— Task to carry out —
Please reproduce every one of the following rows word for word, with nothing added or left out.

— Source records —
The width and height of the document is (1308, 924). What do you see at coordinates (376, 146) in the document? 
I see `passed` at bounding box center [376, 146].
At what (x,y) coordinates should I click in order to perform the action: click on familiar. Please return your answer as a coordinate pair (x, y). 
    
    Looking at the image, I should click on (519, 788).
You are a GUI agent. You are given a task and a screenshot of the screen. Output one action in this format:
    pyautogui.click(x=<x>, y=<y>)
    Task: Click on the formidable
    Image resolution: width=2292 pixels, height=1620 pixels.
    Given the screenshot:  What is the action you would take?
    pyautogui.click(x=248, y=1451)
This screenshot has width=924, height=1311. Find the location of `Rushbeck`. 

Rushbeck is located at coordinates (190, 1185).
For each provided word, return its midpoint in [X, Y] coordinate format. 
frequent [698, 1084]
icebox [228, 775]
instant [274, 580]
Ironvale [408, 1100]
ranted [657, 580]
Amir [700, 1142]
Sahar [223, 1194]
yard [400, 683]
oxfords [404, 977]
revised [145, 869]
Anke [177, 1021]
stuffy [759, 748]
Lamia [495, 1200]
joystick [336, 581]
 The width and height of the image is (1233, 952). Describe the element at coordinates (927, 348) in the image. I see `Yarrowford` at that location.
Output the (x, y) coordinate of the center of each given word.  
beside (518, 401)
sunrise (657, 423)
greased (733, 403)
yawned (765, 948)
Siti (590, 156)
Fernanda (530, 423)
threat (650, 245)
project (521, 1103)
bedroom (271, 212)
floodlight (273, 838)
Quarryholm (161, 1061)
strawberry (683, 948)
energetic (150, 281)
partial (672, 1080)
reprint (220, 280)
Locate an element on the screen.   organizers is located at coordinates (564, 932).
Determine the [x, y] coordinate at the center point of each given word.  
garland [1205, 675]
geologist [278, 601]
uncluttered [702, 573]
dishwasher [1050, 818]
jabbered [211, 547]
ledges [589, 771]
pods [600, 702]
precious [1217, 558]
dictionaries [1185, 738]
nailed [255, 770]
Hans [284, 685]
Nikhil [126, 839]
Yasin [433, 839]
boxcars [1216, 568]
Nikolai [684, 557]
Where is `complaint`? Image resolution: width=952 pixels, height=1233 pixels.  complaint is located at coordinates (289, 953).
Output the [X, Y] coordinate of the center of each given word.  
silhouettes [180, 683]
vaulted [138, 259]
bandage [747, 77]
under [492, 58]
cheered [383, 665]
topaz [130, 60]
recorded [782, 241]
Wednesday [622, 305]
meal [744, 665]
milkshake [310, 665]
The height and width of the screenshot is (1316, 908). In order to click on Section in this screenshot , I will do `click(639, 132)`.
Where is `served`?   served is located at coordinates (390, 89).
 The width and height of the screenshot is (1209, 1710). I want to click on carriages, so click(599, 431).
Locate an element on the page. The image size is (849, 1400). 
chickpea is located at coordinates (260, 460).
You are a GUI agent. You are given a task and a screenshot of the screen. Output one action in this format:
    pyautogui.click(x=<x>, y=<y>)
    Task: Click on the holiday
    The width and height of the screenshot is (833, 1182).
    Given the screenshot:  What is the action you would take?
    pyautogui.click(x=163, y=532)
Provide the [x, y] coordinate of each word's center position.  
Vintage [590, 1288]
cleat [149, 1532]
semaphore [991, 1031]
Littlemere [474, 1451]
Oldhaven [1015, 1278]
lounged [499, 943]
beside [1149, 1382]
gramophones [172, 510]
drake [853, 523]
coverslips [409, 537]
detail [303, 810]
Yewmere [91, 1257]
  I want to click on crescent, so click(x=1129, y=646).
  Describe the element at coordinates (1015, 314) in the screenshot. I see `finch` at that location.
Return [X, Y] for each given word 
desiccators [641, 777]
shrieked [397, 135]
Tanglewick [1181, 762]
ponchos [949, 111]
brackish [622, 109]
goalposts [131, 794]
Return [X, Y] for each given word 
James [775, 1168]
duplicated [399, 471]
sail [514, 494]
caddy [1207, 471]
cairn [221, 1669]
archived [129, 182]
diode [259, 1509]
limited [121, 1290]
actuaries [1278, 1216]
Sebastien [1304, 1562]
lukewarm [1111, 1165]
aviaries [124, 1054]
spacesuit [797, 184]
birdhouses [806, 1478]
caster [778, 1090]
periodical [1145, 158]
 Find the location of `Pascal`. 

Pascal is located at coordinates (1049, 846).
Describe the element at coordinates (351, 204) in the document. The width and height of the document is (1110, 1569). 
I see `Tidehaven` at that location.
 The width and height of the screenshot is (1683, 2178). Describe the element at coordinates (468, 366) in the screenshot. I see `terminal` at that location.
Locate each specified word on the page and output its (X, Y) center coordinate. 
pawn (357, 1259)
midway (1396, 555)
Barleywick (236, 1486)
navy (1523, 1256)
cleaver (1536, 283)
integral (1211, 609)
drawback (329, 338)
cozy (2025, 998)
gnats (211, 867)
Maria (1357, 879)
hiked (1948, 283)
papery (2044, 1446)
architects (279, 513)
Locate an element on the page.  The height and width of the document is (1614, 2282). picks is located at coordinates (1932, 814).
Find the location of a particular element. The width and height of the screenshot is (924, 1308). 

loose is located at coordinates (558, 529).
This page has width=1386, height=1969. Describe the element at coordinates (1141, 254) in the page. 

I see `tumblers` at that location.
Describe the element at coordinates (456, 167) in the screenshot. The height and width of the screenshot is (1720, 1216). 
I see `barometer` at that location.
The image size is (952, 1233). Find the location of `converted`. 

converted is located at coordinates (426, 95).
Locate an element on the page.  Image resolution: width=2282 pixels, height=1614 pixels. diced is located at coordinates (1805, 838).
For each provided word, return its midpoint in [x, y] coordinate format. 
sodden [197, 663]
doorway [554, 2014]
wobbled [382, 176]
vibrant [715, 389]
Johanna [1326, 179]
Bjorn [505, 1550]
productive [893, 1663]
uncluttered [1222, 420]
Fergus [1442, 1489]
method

— Full solution —
The width and height of the document is (1308, 924). What do you see at coordinates (376, 146) in the document? 
I see `passed` at bounding box center [376, 146].
At what (x,y) coordinates should I click in order to perform the action: click on familiar. Please return your answer as a coordinate pair (x, y). 
    
    Looking at the image, I should click on (519, 788).
You are a GUI agent. You are given a task and a screenshot of the screen. Output one action in this format:
    pyautogui.click(x=<x>, y=<y>)
    Task: Click on the formidable
    Image resolution: width=2292 pixels, height=1620 pixels.
    Given the screenshot:  What is the action you would take?
    pyautogui.click(x=248, y=1451)
This screenshot has width=924, height=1311. Find the location of `Rushbeck`. 

Rushbeck is located at coordinates (190, 1185).
For each provided word, return its midpoint in [X, Y] coordinate format. 
frequent [698, 1084]
icebox [228, 775]
instant [274, 580]
Ironvale [408, 1100]
ranted [657, 580]
Amir [700, 1142]
Sahar [223, 1194]
yard [400, 683]
oxfords [404, 977]
revised [145, 869]
Anke [177, 1021]
stuffy [759, 748]
Lamia [495, 1200]
joystick [336, 581]
 The width and height of the image is (1233, 952). Describe the element at coordinates (927, 348) in the image. I see `Yarrowford` at that location.
Output the (x, y) coordinate of the center of each given word.  
beside (518, 401)
sunrise (657, 423)
greased (733, 403)
yawned (765, 948)
Siti (590, 156)
Fernanda (530, 423)
threat (650, 245)
project (521, 1103)
bedroom (271, 212)
floodlight (273, 838)
Quarryholm (161, 1061)
strawberry (683, 948)
energetic (150, 281)
partial (672, 1080)
reprint (220, 280)
Locate an element on the screen.   organizers is located at coordinates (564, 932).
Determine the [x, y] coordinate at the center point of each given word.  
garland [1205, 675]
geologist [278, 601]
uncluttered [702, 573]
dishwasher [1050, 818]
jabbered [211, 547]
ledges [589, 771]
pods [600, 702]
precious [1217, 558]
dictionaries [1185, 738]
nailed [255, 770]
Hans [284, 685]
Nikhil [126, 839]
Yasin [433, 839]
boxcars [1216, 568]
Nikolai [684, 557]
Where is `complaint`? Image resolution: width=952 pixels, height=1233 pixels.  complaint is located at coordinates (289, 953).
Output the [X, Y] coordinate of the center of each given word.  
silhouettes [180, 683]
vaulted [138, 259]
bandage [747, 77]
under [492, 58]
cheered [383, 665]
topaz [130, 60]
recorded [782, 241]
Wednesday [622, 305]
meal [744, 665]
milkshake [310, 665]
The height and width of the screenshot is (1316, 908). In order to click on Section in this screenshot , I will do `click(639, 132)`.
Where is `served`?   served is located at coordinates (390, 89).
 The width and height of the screenshot is (1209, 1710). I want to click on carriages, so click(599, 431).
Locate an element on the page. The image size is (849, 1400). 
chickpea is located at coordinates (260, 460).
You are a GUI agent. You are given a task and a screenshot of the screen. Output one action in this format:
    pyautogui.click(x=<x>, y=<y>)
    Task: Click on the holiday
    The width and height of the screenshot is (833, 1182).
    Given the screenshot:  What is the action you would take?
    pyautogui.click(x=163, y=532)
Provide the [x, y] coordinate of each word's center position.  
Vintage [590, 1288]
cleat [149, 1532]
semaphore [991, 1031]
Littlemere [474, 1451]
Oldhaven [1015, 1278]
lounged [499, 943]
beside [1149, 1382]
gramophones [172, 510]
drake [853, 523]
coverslips [409, 537]
detail [303, 810]
Yewmere [91, 1257]
  I want to click on crescent, so click(x=1129, y=646).
  Describe the element at coordinates (1015, 314) in the screenshot. I see `finch` at that location.
Return [X, Y] for each given word 
desiccators [641, 777]
shrieked [397, 135]
Tanglewick [1181, 762]
ponchos [949, 111]
brackish [622, 109]
goalposts [131, 794]
Return [X, Y] for each given word 
James [775, 1168]
duplicated [399, 471]
sail [514, 494]
caddy [1207, 471]
cairn [221, 1669]
archived [129, 182]
diode [259, 1509]
limited [121, 1290]
actuaries [1278, 1216]
Sebastien [1304, 1562]
lukewarm [1111, 1165]
aviaries [124, 1054]
spacesuit [797, 184]
birdhouses [806, 1478]
caster [778, 1090]
periodical [1145, 158]
 Find the location of `Pascal`. 

Pascal is located at coordinates (1049, 846).
Describe the element at coordinates (351, 204) in the document. The width and height of the document is (1110, 1569). 
I see `Tidehaven` at that location.
 The width and height of the screenshot is (1683, 2178). Describe the element at coordinates (468, 366) in the screenshot. I see `terminal` at that location.
Locate each specified word on the page and output its (X, Y) center coordinate. 
pawn (357, 1259)
midway (1396, 555)
Barleywick (236, 1486)
navy (1523, 1256)
cleaver (1536, 283)
integral (1211, 609)
drawback (329, 338)
cozy (2025, 998)
gnats (211, 867)
Maria (1357, 879)
hiked (1948, 283)
papery (2044, 1446)
architects (279, 513)
Locate an element on the page.  The height and width of the document is (1614, 2282). picks is located at coordinates (1932, 814).
Find the location of a particular element. The width and height of the screenshot is (924, 1308). 

loose is located at coordinates (558, 529).
This page has width=1386, height=1969. Describe the element at coordinates (1141, 254) in the page. 

I see `tumblers` at that location.
Describe the element at coordinates (456, 167) in the screenshot. The height and width of the screenshot is (1720, 1216). 
I see `barometer` at that location.
The image size is (952, 1233). Find the location of `converted`. 

converted is located at coordinates (426, 95).
Locate an element on the page.  Image resolution: width=2282 pixels, height=1614 pixels. diced is located at coordinates (1805, 838).
For each provided word, return its midpoint in [x, y] coordinate format. 
sodden [197, 663]
doorway [554, 2014]
wobbled [382, 176]
vibrant [715, 389]
Johanna [1326, 179]
Bjorn [505, 1550]
productive [893, 1663]
uncluttered [1222, 420]
Fergus [1442, 1489]
method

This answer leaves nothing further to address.